## Task
Each line of the listing needs to be given again exactly.

[Dataset entries Boundary: Start]

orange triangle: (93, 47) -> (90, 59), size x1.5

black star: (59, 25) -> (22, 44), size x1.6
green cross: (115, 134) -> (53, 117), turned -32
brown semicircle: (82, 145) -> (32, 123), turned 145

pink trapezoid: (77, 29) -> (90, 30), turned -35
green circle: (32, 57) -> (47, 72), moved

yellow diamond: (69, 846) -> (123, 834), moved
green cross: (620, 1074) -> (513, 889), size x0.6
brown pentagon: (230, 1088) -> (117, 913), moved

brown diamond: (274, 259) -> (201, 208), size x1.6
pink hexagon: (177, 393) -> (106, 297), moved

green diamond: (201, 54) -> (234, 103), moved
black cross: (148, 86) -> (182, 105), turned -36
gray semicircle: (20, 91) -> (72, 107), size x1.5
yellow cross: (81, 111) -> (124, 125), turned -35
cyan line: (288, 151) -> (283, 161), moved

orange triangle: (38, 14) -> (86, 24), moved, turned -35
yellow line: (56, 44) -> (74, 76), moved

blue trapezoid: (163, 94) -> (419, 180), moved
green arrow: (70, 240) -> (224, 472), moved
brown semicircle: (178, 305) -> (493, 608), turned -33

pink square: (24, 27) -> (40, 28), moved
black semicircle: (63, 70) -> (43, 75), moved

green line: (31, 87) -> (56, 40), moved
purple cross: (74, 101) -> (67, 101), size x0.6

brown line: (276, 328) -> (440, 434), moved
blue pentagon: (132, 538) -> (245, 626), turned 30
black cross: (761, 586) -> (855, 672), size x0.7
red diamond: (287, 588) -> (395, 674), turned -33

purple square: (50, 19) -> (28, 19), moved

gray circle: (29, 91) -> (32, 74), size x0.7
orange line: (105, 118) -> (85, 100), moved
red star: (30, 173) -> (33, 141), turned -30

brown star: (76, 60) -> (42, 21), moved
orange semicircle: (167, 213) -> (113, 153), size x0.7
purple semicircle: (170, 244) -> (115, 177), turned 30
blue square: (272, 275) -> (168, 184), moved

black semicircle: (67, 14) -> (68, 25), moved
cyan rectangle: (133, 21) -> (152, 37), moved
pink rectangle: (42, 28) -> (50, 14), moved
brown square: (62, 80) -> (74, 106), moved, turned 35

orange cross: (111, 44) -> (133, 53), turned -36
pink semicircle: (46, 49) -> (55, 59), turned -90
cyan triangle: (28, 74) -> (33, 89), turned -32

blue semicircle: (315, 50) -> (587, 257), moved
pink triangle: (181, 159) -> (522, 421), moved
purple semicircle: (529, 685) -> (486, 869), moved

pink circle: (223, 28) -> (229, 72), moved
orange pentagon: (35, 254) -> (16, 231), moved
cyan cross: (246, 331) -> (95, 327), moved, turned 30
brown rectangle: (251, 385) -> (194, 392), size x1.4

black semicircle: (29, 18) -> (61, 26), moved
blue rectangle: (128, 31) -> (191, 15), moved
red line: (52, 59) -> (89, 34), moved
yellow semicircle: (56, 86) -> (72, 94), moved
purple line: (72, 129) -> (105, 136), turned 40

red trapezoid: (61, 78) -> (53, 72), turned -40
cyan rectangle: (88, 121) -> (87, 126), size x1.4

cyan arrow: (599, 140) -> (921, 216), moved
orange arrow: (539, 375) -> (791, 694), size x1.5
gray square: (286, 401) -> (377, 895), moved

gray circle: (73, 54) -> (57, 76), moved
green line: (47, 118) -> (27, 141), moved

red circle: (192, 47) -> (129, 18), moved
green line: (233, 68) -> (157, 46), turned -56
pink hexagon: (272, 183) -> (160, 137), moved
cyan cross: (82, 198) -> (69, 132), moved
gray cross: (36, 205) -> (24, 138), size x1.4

[Dataset entries Boundary: End]

## Reply to the task
orange triangle: (93, 47) -> (90, 59), size x1.5

black star: (59, 25) -> (22, 44), size x1.6
green cross: (115, 134) -> (53, 117), turned -32
brown semicircle: (82, 145) -> (32, 123), turned 145

pink trapezoid: (77, 29) -> (90, 30), turned -35
green circle: (32, 57) -> (47, 72), moved

yellow diamond: (69, 846) -> (123, 834), moved
green cross: (620, 1074) -> (513, 889), size x0.6
brown pentagon: (230, 1088) -> (117, 913), moved

brown diamond: (274, 259) -> (201, 208), size x1.6
pink hexagon: (177, 393) -> (106, 297), moved

green diamond: (201, 54) -> (234, 103), moved
black cross: (148, 86) -> (182, 105), turned -36
gray semicircle: (20, 91) -> (72, 107), size x1.5
yellow cross: (81, 111) -> (124, 125), turned -35
cyan line: (288, 151) -> (283, 161), moved

orange triangle: (38, 14) -> (86, 24), moved, turned -35
yellow line: (56, 44) -> (74, 76), moved

blue trapezoid: (163, 94) -> (419, 180), moved
green arrow: (70, 240) -> (224, 472), moved
brown semicircle: (178, 305) -> (493, 608), turned -33

pink square: (24, 27) -> (40, 28), moved
black semicircle: (63, 70) -> (43, 75), moved

green line: (31, 87) -> (56, 40), moved
purple cross: (74, 101) -> (67, 101), size x0.6

brown line: (276, 328) -> (440, 434), moved
blue pentagon: (132, 538) -> (245, 626), turned 30
black cross: (761, 586) -> (855, 672), size x0.7
red diamond: (287, 588) -> (395, 674), turned -33

purple square: (50, 19) -> (28, 19), moved

gray circle: (29, 91) -> (32, 74), size x0.7
orange line: (105, 118) -> (85, 100), moved
red star: (30, 173) -> (33, 141), turned -30

brown star: (76, 60) -> (42, 21), moved
orange semicircle: (167, 213) -> (113, 153), size x0.7
purple semicircle: (170, 244) -> (115, 177), turned 30
blue square: (272, 275) -> (168, 184), moved

black semicircle: (67, 14) -> (68, 25), moved
cyan rectangle: (133, 21) -> (152, 37), moved
pink rectangle: (42, 28) -> (50, 14), moved
brown square: (62, 80) -> (74, 106), moved, turned 35

orange cross: (111, 44) -> (133, 53), turned -36
pink semicircle: (46, 49) -> (55, 59), turned -90
cyan triangle: (28, 74) -> (33, 89), turned -32

blue semicircle: (315, 50) -> (587, 257), moved
pink triangle: (181, 159) -> (522, 421), moved
purple semicircle: (529, 685) -> (486, 869), moved

pink circle: (223, 28) -> (229, 72), moved
orange pentagon: (35, 254) -> (16, 231), moved
cyan cross: (246, 331) -> (95, 327), moved, turned 30
brown rectangle: (251, 385) -> (194, 392), size x1.4

black semicircle: (29, 18) -> (61, 26), moved
blue rectangle: (128, 31) -> (191, 15), moved
red line: (52, 59) -> (89, 34), moved
yellow semicircle: (56, 86) -> (72, 94), moved
purple line: (72, 129) -> (105, 136), turned 40

red trapezoid: (61, 78) -> (53, 72), turned -40
cyan rectangle: (88, 121) -> (87, 126), size x1.4

cyan arrow: (599, 140) -> (921, 216), moved
orange arrow: (539, 375) -> (791, 694), size x1.5
gray square: (286, 401) -> (377, 895), moved

gray circle: (73, 54) -> (57, 76), moved
green line: (47, 118) -> (27, 141), moved

red circle: (192, 47) -> (129, 18), moved
green line: (233, 68) -> (157, 46), turned -56
pink hexagon: (272, 183) -> (160, 137), moved
cyan cross: (82, 198) -> (69, 132), moved
gray cross: (36, 205) -> (24, 138), size x1.4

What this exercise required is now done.